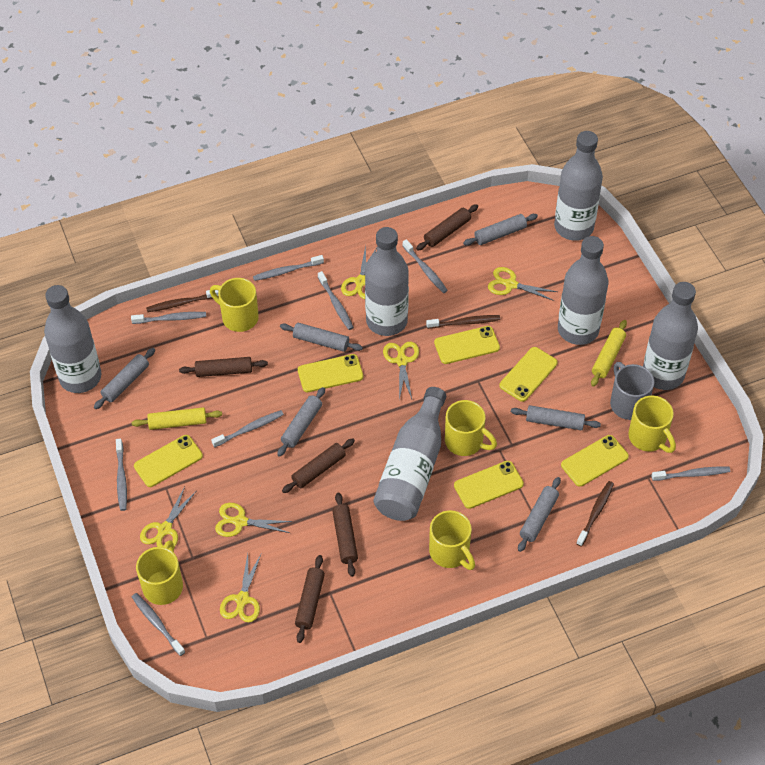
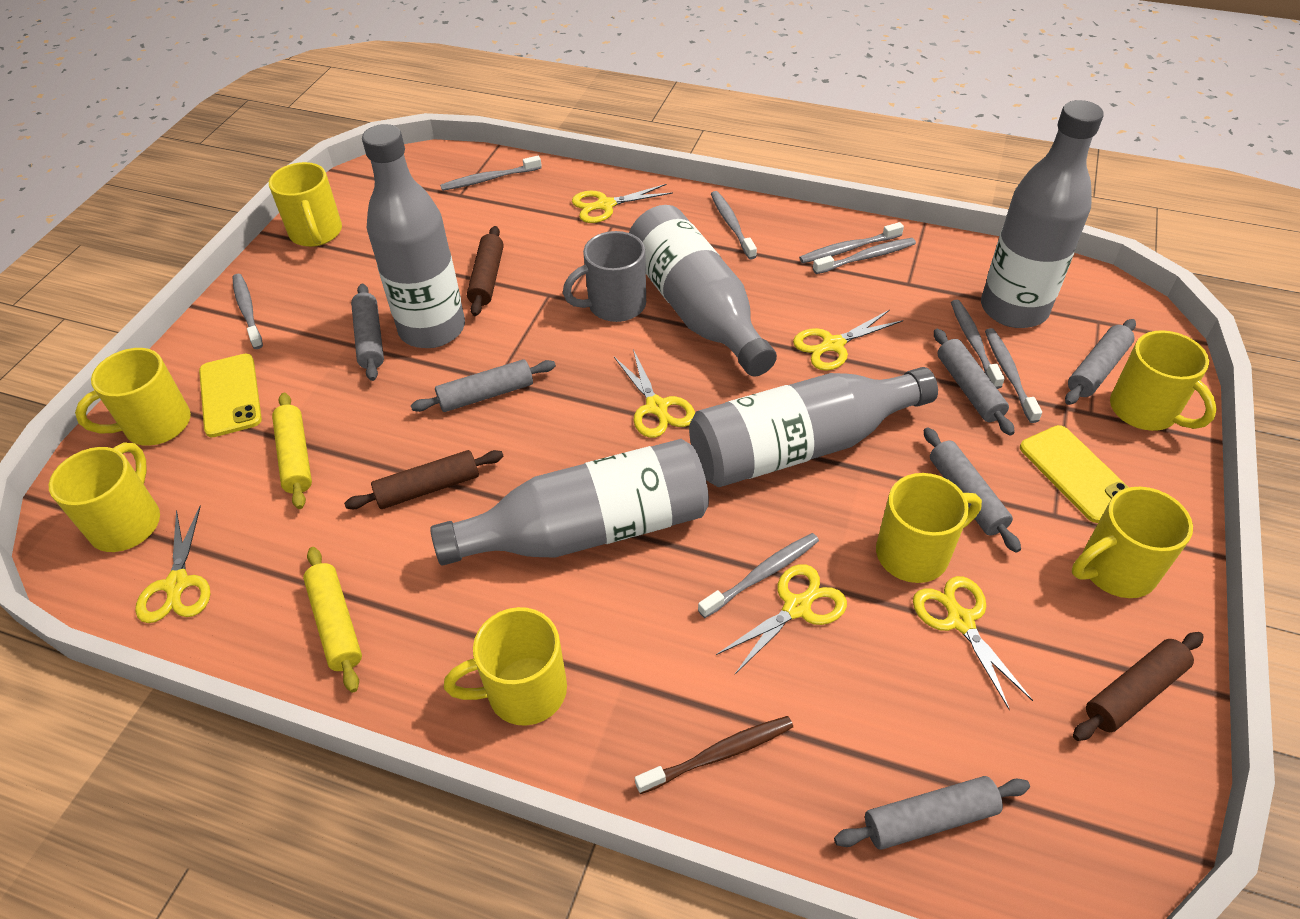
brown rolling pin: 5 -> 3
brown toothbrush: 3 -> 1
grey bottle: 6 -> 5
yellow mug: 5 -> 7
yellow phone: 6 -> 2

**Request**
Print each record as it appears above, dropping every picture from the copy.

**Answer to the exercise**
brown rolling pin: 5 -> 3
brown toothbrush: 3 -> 1
grey bottle: 6 -> 5
yellow mug: 5 -> 7
yellow phone: 6 -> 2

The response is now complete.